═════ DATA PROVIDED

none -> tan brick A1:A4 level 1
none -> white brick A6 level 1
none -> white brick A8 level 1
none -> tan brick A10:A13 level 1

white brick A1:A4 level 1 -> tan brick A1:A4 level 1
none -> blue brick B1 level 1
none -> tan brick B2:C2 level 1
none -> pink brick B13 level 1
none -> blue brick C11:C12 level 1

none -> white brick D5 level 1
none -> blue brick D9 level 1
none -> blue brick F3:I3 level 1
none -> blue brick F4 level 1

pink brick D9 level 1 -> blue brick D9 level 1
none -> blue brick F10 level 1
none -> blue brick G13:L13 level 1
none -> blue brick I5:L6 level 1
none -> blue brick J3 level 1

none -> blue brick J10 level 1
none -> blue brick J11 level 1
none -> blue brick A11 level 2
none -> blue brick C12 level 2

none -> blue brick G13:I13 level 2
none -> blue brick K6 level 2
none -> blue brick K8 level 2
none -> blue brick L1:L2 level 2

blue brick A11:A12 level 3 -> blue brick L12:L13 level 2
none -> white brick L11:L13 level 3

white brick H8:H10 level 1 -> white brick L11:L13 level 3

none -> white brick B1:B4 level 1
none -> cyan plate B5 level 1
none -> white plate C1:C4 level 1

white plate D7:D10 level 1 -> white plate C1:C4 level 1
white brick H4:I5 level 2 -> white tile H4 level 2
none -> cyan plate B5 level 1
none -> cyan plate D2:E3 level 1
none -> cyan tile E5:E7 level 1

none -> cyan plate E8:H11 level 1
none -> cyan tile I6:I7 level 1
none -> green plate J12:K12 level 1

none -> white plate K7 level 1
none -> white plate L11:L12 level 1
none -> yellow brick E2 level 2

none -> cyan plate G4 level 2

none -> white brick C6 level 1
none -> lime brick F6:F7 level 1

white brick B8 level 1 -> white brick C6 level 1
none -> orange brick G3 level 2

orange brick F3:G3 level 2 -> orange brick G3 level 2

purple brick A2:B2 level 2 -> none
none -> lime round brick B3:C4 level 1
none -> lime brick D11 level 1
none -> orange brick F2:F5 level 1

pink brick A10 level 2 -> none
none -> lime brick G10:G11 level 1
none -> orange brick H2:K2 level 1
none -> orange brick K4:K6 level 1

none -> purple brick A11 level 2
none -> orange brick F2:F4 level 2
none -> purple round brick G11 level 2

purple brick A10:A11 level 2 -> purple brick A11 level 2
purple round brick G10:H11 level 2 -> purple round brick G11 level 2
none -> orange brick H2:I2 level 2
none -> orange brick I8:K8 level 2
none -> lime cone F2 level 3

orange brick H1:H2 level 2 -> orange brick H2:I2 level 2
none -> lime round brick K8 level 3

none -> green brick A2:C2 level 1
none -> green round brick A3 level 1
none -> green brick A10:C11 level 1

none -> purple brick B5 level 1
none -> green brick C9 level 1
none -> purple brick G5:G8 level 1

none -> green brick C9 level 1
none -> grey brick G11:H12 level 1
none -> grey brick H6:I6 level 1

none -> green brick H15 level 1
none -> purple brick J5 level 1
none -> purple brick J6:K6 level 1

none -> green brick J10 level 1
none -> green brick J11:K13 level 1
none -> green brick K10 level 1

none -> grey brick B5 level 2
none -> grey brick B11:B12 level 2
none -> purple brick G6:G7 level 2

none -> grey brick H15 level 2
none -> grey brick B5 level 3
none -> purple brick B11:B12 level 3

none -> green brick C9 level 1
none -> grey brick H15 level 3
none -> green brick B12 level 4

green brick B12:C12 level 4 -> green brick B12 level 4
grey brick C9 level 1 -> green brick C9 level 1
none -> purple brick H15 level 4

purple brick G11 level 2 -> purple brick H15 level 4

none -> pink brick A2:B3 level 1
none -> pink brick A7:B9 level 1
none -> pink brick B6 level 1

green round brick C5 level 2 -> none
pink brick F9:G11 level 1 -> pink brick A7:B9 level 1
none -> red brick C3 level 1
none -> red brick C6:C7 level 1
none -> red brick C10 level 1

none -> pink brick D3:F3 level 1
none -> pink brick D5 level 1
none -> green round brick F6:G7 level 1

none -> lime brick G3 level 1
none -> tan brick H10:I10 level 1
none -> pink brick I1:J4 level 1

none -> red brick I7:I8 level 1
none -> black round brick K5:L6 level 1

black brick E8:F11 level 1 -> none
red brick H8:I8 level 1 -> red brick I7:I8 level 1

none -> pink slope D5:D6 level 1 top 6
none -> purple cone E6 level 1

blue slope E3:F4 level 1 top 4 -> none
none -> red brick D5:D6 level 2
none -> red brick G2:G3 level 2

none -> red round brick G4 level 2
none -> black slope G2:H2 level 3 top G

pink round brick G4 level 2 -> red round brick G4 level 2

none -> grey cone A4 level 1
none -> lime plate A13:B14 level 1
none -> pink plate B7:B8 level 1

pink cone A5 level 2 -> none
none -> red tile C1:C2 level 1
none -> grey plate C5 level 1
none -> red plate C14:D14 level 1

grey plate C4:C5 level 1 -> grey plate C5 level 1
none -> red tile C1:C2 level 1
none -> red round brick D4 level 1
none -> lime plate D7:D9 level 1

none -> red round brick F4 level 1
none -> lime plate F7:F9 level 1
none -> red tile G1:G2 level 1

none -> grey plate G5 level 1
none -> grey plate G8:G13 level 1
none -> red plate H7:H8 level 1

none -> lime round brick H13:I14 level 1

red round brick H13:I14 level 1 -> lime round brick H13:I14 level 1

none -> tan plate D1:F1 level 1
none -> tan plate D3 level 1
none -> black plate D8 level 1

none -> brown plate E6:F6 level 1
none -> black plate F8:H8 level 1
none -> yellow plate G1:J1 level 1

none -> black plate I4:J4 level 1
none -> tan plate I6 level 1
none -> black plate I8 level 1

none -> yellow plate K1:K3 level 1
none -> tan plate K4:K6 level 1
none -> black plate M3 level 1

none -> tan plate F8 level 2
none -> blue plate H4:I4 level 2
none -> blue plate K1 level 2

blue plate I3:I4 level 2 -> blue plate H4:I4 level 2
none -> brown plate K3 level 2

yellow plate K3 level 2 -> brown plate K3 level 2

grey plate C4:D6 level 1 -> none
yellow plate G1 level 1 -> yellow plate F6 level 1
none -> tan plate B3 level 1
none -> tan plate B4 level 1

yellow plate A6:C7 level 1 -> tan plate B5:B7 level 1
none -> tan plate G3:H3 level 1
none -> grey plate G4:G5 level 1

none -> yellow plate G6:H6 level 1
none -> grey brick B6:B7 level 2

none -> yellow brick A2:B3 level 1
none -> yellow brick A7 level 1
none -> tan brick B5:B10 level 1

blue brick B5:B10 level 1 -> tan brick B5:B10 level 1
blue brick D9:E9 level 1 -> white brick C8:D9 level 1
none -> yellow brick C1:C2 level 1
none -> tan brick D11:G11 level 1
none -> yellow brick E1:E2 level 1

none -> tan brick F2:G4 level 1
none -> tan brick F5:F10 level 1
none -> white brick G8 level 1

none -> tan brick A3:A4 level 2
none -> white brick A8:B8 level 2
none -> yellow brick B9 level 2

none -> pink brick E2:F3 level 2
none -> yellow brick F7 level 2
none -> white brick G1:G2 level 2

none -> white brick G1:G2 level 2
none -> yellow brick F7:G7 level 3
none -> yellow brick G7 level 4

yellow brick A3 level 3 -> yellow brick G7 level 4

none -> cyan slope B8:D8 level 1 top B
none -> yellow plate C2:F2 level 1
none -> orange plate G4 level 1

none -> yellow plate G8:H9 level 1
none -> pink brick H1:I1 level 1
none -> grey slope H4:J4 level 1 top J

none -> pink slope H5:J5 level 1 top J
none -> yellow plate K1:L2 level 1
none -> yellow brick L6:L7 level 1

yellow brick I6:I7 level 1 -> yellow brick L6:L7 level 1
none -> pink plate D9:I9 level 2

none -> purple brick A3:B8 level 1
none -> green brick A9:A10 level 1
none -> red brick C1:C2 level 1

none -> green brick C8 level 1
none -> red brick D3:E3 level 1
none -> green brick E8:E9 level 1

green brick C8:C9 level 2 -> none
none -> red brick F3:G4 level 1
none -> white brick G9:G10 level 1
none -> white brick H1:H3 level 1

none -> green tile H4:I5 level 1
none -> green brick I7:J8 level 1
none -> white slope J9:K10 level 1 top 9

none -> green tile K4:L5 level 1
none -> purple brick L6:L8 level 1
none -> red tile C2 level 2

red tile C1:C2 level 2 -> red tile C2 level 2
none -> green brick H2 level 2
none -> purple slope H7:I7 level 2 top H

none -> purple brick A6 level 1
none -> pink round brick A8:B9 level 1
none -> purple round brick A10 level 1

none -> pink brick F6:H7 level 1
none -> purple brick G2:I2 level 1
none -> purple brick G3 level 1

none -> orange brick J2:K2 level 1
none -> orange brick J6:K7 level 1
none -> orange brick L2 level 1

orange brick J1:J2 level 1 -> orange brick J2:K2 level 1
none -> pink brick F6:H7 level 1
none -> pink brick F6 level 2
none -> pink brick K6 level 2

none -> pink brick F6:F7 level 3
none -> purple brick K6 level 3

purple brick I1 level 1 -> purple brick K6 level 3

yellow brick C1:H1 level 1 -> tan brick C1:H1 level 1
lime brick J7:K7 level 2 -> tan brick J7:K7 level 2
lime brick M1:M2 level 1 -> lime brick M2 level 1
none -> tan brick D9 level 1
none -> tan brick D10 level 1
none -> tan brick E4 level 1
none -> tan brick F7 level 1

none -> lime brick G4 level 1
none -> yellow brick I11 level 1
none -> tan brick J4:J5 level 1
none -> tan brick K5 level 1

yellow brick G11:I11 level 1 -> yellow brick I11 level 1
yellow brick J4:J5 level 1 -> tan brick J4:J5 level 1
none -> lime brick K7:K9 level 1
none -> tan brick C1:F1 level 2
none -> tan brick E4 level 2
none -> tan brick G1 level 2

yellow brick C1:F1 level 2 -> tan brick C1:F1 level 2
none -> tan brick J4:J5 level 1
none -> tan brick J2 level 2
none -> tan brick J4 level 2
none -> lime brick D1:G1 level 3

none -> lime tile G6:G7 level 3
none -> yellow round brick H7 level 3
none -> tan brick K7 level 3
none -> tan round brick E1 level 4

══════════

[WHAT IS NEEDED] Using the listing above, copy exactly the line that contains "none -> lime brick F6:F7 level 1", the line that contains "none -> lime round brick K8 level 3", and each line that falls between them.

[TASK ANSWER]
none -> lime brick F6:F7 level 1

white brick B8 level 1 -> white brick C6 level 1
none -> orange brick G3 level 2

orange brick F3:G3 level 2 -> orange brick G3 level 2

purple brick A2:B2 level 2 -> none
none -> lime round brick B3:C4 level 1
none -> lime brick D11 level 1
none -> orange brick F2:F5 level 1

pink brick A10 level 2 -> none
none -> lime brick G10:G11 level 1
none -> orange brick H2:K2 level 1
none -> orange brick K4:K6 level 1

none -> purple brick A11 level 2
none -> orange brick F2:F4 level 2
none -> purple round brick G11 level 2

purple brick A10:A11 level 2 -> purple brick A11 level 2
purple round brick G10:H11 level 2 -> purple round brick G11 level 2
none -> orange brick H2:I2 level 2
none -> orange brick I8:K8 level 2
none -> lime cone F2 level 3

orange brick H1:H2 level 2 -> orange brick H2:I2 level 2
none -> lime round brick K8 level 3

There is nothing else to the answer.